## Task to complete
Transcribe each entry so that nothing differs from the original.

## Study material
______________________________

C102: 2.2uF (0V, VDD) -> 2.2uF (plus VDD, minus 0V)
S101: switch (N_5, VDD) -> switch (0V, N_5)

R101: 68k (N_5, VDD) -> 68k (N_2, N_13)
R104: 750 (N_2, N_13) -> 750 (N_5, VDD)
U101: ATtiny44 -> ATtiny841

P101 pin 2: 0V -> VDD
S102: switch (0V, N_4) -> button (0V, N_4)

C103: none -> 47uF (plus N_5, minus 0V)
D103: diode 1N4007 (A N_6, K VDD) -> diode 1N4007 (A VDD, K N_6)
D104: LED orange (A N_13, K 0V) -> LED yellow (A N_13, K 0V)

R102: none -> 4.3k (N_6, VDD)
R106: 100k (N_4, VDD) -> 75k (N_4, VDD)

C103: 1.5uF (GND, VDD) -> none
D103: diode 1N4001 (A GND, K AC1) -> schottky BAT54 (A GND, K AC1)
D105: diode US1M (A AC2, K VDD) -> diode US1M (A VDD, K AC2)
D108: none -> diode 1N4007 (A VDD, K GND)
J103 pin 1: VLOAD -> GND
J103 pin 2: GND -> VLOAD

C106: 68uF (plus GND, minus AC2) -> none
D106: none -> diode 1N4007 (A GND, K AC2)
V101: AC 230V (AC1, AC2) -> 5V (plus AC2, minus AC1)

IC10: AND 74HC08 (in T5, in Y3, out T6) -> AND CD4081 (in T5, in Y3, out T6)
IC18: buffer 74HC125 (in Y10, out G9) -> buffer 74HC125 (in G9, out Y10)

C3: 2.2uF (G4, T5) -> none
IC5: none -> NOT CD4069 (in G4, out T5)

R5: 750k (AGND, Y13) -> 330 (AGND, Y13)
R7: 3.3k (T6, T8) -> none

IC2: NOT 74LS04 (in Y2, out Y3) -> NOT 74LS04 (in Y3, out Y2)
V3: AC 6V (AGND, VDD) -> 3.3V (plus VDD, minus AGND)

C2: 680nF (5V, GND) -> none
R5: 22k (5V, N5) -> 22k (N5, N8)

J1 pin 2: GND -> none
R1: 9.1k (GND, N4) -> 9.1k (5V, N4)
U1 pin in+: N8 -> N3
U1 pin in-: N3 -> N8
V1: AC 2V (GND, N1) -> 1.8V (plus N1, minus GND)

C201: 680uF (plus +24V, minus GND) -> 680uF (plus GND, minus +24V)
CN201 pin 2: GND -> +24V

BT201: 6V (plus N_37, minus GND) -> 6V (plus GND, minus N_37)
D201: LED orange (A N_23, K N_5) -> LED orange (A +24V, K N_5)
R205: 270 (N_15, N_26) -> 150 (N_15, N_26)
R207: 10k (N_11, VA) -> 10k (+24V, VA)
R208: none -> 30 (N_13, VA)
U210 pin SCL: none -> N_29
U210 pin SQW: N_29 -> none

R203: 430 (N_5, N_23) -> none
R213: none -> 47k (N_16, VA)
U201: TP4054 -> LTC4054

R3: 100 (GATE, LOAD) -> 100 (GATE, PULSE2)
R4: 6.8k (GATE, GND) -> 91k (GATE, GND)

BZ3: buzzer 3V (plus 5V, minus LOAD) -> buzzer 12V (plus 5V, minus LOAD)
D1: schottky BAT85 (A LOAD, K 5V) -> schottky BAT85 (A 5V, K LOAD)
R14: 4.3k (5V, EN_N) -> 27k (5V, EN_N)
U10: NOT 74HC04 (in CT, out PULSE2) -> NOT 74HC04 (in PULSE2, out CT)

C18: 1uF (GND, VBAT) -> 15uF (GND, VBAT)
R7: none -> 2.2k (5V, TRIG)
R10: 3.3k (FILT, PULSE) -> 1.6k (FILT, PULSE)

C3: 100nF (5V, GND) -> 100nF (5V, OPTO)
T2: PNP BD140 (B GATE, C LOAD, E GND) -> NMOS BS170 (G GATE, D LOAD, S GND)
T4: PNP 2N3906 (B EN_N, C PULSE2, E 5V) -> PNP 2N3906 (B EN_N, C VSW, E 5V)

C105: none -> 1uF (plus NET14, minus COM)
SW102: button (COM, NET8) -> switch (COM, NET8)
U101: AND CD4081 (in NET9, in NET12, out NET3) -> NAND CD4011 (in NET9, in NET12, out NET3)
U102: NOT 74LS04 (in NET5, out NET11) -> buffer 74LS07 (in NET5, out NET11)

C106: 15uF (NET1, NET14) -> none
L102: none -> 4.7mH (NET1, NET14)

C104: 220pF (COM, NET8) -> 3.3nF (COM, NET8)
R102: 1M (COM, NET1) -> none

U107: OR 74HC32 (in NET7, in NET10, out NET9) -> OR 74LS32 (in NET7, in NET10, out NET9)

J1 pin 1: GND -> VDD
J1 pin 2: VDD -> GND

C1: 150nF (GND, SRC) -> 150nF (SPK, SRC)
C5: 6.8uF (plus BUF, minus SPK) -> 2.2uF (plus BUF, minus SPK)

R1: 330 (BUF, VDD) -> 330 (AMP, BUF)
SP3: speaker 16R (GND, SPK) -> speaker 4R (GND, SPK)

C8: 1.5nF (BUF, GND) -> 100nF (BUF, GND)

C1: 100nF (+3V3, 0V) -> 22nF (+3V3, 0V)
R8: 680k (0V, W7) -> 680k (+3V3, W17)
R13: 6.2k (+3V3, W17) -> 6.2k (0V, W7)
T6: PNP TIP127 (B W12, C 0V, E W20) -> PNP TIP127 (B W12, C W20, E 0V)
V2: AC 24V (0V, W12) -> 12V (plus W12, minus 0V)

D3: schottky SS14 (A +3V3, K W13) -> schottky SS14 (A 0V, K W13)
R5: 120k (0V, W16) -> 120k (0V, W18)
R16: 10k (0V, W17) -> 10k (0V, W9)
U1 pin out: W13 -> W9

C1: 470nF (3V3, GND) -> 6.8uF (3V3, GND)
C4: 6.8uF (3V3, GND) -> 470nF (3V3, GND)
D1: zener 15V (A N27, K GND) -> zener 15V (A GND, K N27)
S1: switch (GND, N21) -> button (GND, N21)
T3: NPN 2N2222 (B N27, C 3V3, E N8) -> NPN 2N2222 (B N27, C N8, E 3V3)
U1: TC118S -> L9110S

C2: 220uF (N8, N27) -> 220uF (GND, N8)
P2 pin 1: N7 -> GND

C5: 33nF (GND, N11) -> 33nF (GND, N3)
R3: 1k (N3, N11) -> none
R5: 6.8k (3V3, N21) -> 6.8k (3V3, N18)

______________________________

## Your response
C102: 2.2uF (0V, VDD) -> 2.2uF (plus VDD, minus 0V)
S101: switch (N_5, VDD) -> switch (0V, N_5)

R101: 68k (N_5, VDD) -> 68k (N_2, N_13)
R104: 750 (N_2, N_13) -> 750 (N_5, VDD)
U101: ATtiny44 -> ATtiny841

P101 pin 2: 0V -> VDD
S102: switch (0V, N_4) -> button (0V, N_4)

C103: none -> 47uF (plus N_5, minus 0V)
D103: diode 1N4007 (A N_6, K VDD) -> diode 1N4007 (A VDD, K N_6)
D104: LED orange (A N_13, K 0V) -> LED yellow (A N_13, K 0V)

R102: none -> 4.3k (N_6, VDD)
R106: 100k (N_4, VDD) -> 75k (N_4, VDD)

C103: 1.5uF (GND, VDD) -> none
D103: diode 1N4001 (A GND, K AC1) -> schottky BAT54 (A GND, K AC1)
D105: diode US1M (A AC2, K VDD) -> diode US1M (A VDD, K AC2)
D108: none -> diode 1N4007 (A VDD, K GND)
J103 pin 1: VLOAD -> GND
J103 pin 2: GND -> VLOAD

C106: 68uF (plus GND, minus AC2) -> none
D106: none -> diode 1N4007 (A GND, K AC2)
V101: AC 230V (AC1, AC2) -> 5V (plus AC2, minus AC1)

IC10: AND 74HC08 (in T5, in Y3, out T6) -> AND CD4081 (in T5, in Y3, out T6)
IC18: buffer 74HC125 (in Y10, out G9) -> buffer 74HC125 (in G9, out Y10)

C3: 2.2uF (G4, T5) -> none
IC5: none -> NOT CD4069 (in G4, out T5)

R5: 750k (AGND, Y13) -> 330 (AGND, Y13)
R7: 3.3k (T6, T8) -> none

IC2: NOT 74LS04 (in Y2, out Y3) -> NOT 74LS04 (in Y3, out Y2)
V3: AC 6V (AGND, VDD) -> 3.3V (plus VDD, minus AGND)

C2: 680nF (5V, GND) -> none
R5: 22k (5V, N5) -> 22k (N5, N8)

J1 pin 2: GND -> none
R1: 9.1k (GND, N4) -> 9.1k (5V, N4)
U1 pin in+: N8 -> N3
U1 pin in-: N3 -> N8
V1: AC 2V (GND, N1) -> 1.8V (plus N1, minus GND)

C201: 680uF (plus +24V, minus GND) -> 680uF (plus GND, minus +24V)
CN201 pin 2: GND -> +24V

BT201: 6V (plus N_37, minus GND) -> 6V (plus GND, minus N_37)
D201: LED orange (A N_23, K N_5) -> LED orange (A +24V, K N_5)
R205: 270 (N_15, N_26) -> 150 (N_15, N_26)
R207: 10k (N_11, VA) -> 10k (+24V, VA)
R208: none -> 30 (N_13, VA)
U210 pin SCL: none -> N_29
U210 pin SQW: N_29 -> none

R203: 430 (N_5, N_23) -> none
R213: none -> 47k (N_16, VA)
U201: TP4054 -> LTC4054

R3: 100 (GATE, LOAD) -> 100 (GATE, PULSE2)
R4: 6.8k (GATE, GND) -> 91k (GATE, GND)

BZ3: buzzer 3V (plus 5V, minus LOAD) -> buzzer 12V (plus 5V, minus LOAD)
D1: schottky BAT85 (A LOAD, K 5V) -> schottky BAT85 (A 5V, K LOAD)
R14: 4.3k (5V, EN_N) -> 27k (5V, EN_N)
U10: NOT 74HC04 (in CT, out PULSE2) -> NOT 74HC04 (in PULSE2, out CT)

C18: 1uF (GND, VBAT) -> 15uF (GND, VBAT)
R7: none -> 2.2k (5V, TRIG)
R10: 3.3k (FILT, PULSE) -> 1.6k (FILT, PULSE)

C3: 100nF (5V, GND) -> 100nF (5V, OPTO)
T2: PNP BD140 (B GATE, C LOAD, E GND) -> NMOS BS170 (G GATE, D LOAD, S GND)
T4: PNP 2N3906 (B EN_N, C PULSE2, E 5V) -> PNP 2N3906 (B EN_N, C VSW, E 5V)

C105: none -> 1uF (plus NET14, minus COM)
SW102: button (COM, NET8) -> switch (COM, NET8)
U101: AND CD4081 (in NET9, in NET12, out NET3) -> NAND CD4011 (in NET9, in NET12, out NET3)
U102: NOT 74LS04 (in NET5, out NET11) -> buffer 74LS07 (in NET5, out NET11)

C106: 15uF (NET1, NET14) -> none
L102: none -> 4.7mH (NET1, NET14)

C104: 220pF (COM, NET8) -> 3.3nF (COM, NET8)
R102: 1M (COM, NET1) -> none

U107: OR 74HC32 (in NET7, in NET10, out NET9) -> OR 74LS32 (in NET7, in NET10, out NET9)

J1 pin 1: GND -> VDD
J1 pin 2: VDD -> GND

C1: 150nF (GND, SRC) -> 150nF (SPK, SRC)
C5: 6.8uF (plus BUF, minus SPK) -> 2.2uF (plus BUF, minus SPK)

R1: 330 (BUF, VDD) -> 330 (AMP, BUF)
SP3: speaker 16R (GND, SPK) -> speaker 4R (GND, SPK)

C8: 1.5nF (BUF, GND) -> 100nF (BUF, GND)

C1: 100nF (+3V3, 0V) -> 22nF (+3V3, 0V)
R8: 680k (0V, W7) -> 680k (+3V3, W17)
R13: 6.2k (+3V3, W17) -> 6.2k (0V, W7)
T6: PNP TIP127 (B W12, C 0V, E W20) -> PNP TIP127 (B W12, C W20, E 0V)
V2: AC 24V (0V, W12) -> 12V (plus W12, minus 0V)

D3: schottky SS14 (A +3V3, K W13) -> schottky SS14 (A 0V, K W13)
R5: 120k (0V, W16) -> 120k (0V, W18)
R16: 10k (0V, W17) -> 10k (0V, W9)
U1 pin out: W13 -> W9

C1: 470nF (3V3, GND) -> 6.8uF (3V3, GND)
C4: 6.8uF (3V3, GND) -> 470nF (3V3, GND)
D1: zener 15V (A N27, K GND) -> zener 15V (A GND, K N27)
S1: switch (GND, N21) -> button (GND, N21)
T3: NPN 2N2222 (B N27, C 3V3, E N8) -> NPN 2N2222 (B N27, C N8, E 3V3)
U1: TC118S -> L9110S

C2: 220uF (N8, N27) -> 220uF (GND, N8)
P2 pin 1: N7 -> GND

C5: 33nF (GND, N11) -> 33nF (GND, N3)
R3: 1k (N3, N11) -> none
R5: 6.8k (3V3, N21) -> 6.8k (3V3, N18)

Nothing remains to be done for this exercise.